(Extracted information)

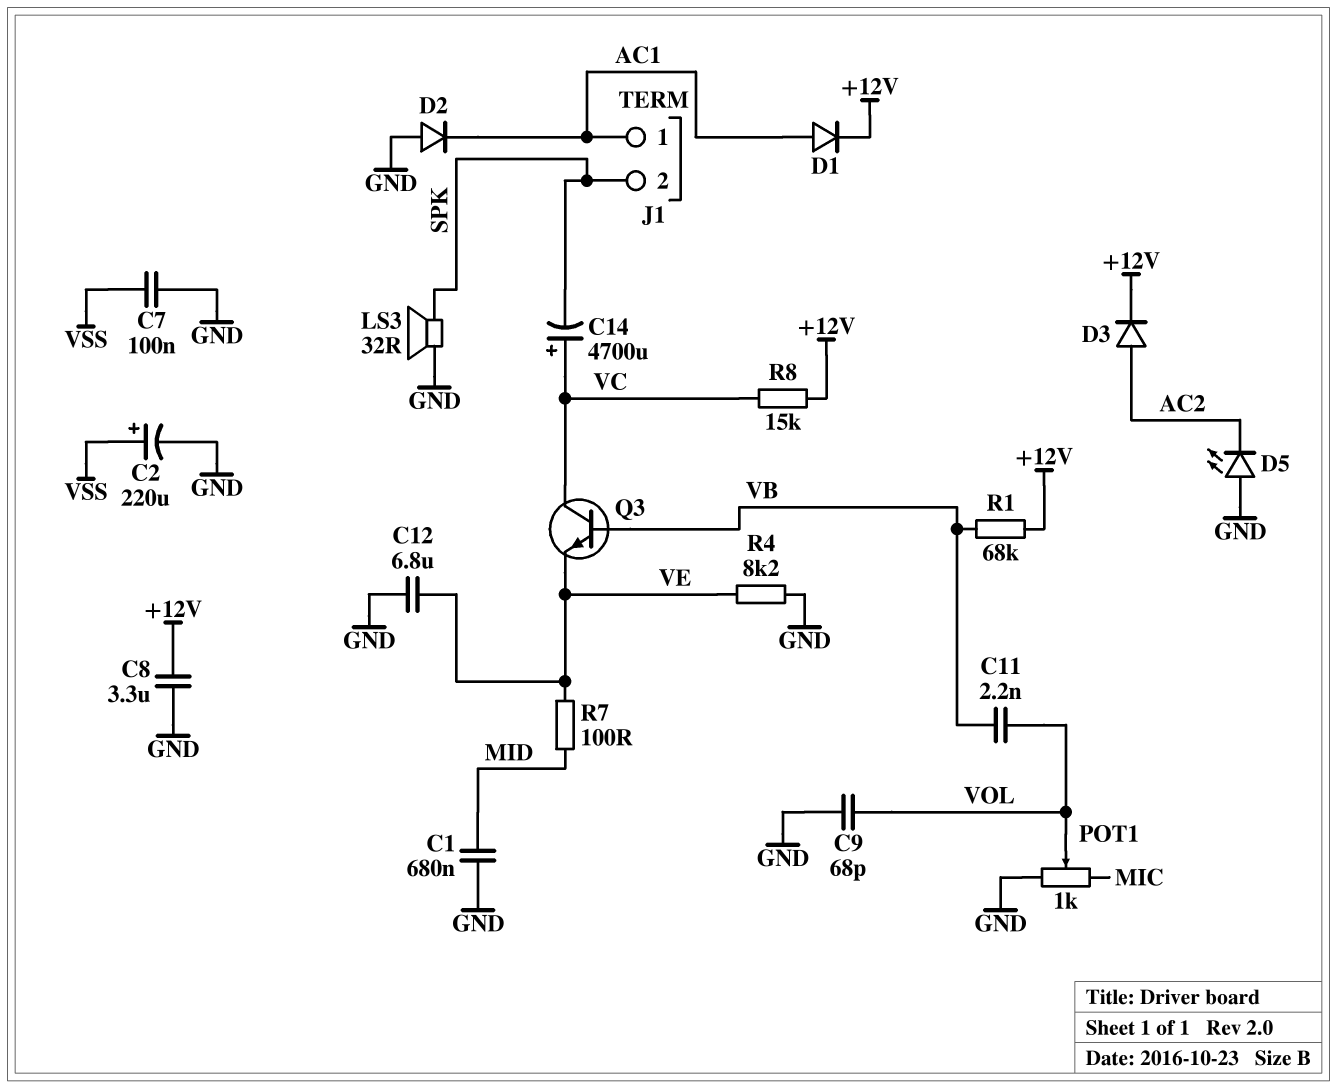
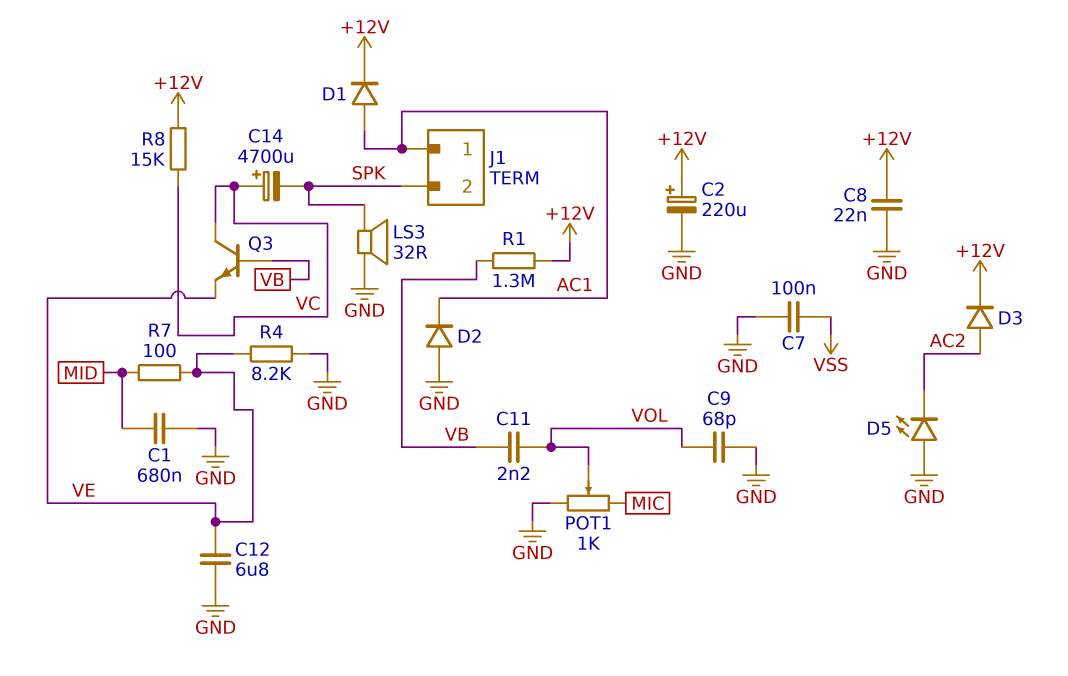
C2: 220uF (plus VSS, minus GND) -> 220uF (plus +12V, minus GND)
C8: 3.3uF (+12V, GND) -> 22nF (+12V, GND)
R1: 68k (+12V, VB) -> 1.3M (+12V, VB)

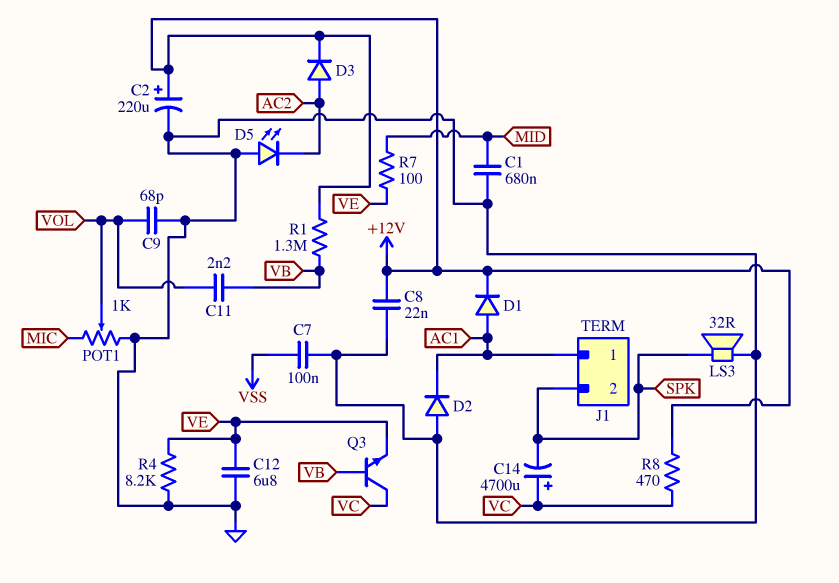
R8: 15k (+12V, VC) -> 470 (+12V, VC)

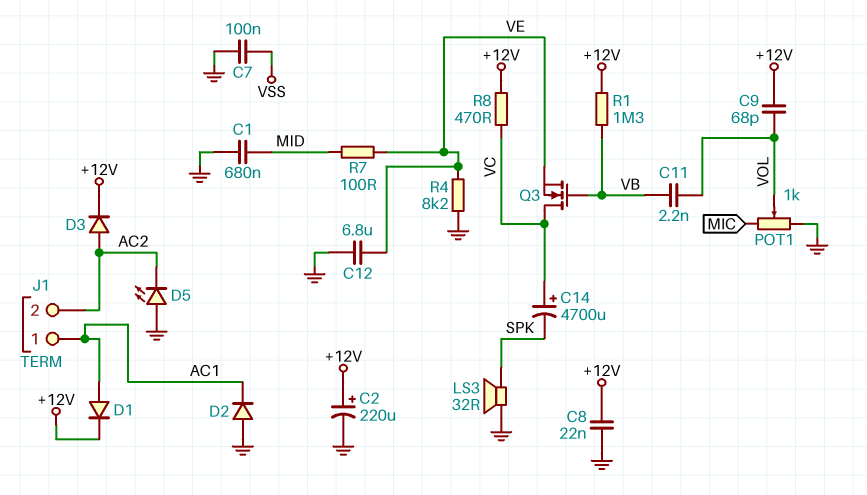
C9: 68pF (GND, VOL) -> 68pF (+12V, VOL)
J1 pin 2: SPK -> AC2
Q3: NPN (B VB, C VC, E VE) -> NMOS (G VB, D VC, S VE)

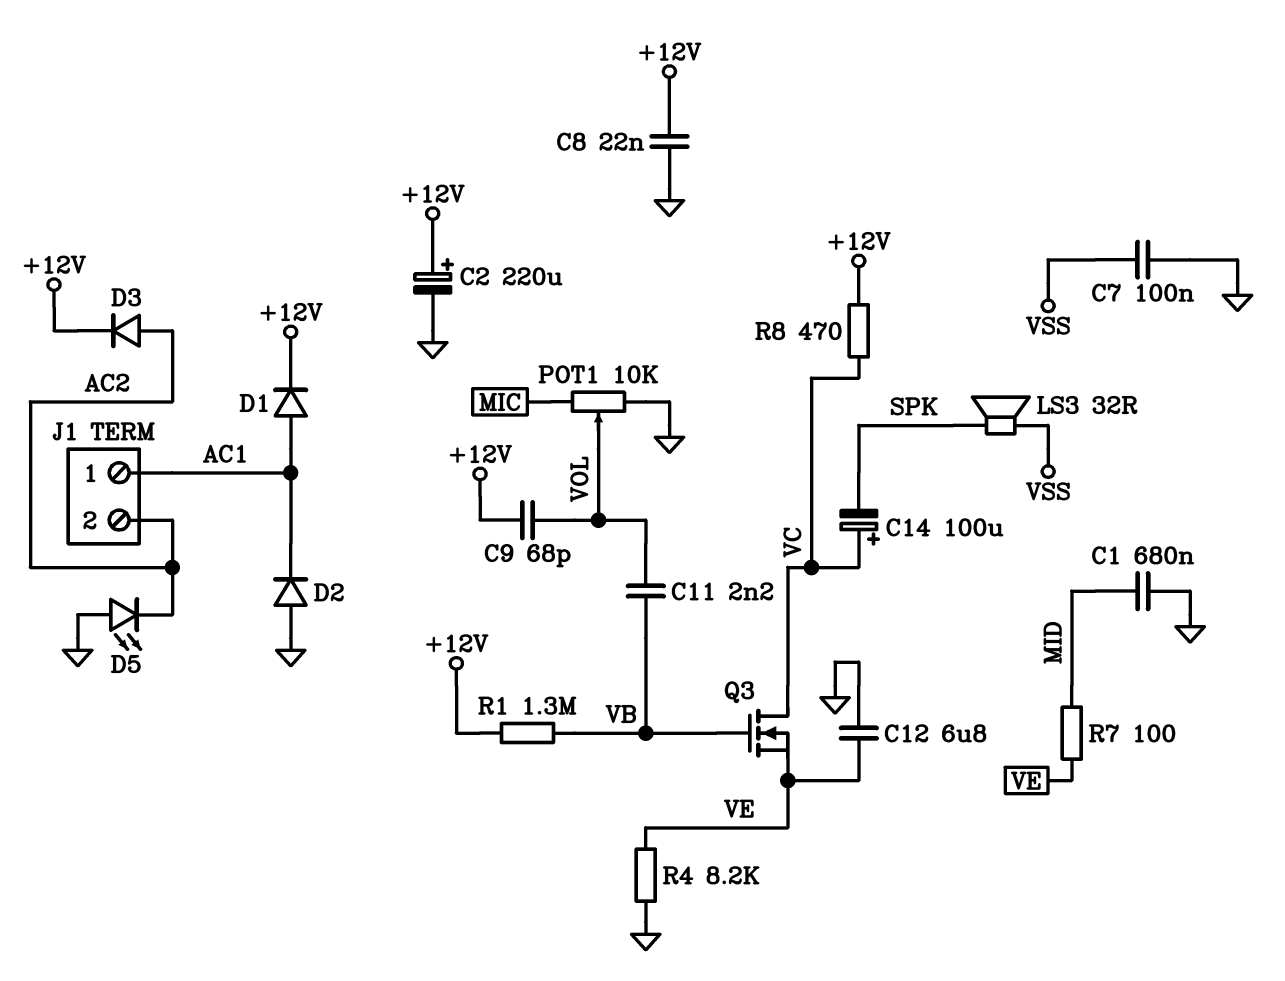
C14: 4700uF (plus VC, minus SPK) -> 100uF (plus VC, minus SPK)
LS3: speaker 32R (GND, SPK) -> speaker 32R (SPK, VSS)
POT1: 1k (GND, MIC, wiper VOL) -> 10k (GND, MIC, wiper VOL)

(End Extracted information)

What needs to be done: Go line by line through the records and copy those that contain the word "minus".

Result:
C2: 220uF (plus VSS, minus GND) -> 220uF (plus +12V, minus GND)
C14: 4700uF (plus VC, minus SPK) -> 100uF (plus VC, minus SPK)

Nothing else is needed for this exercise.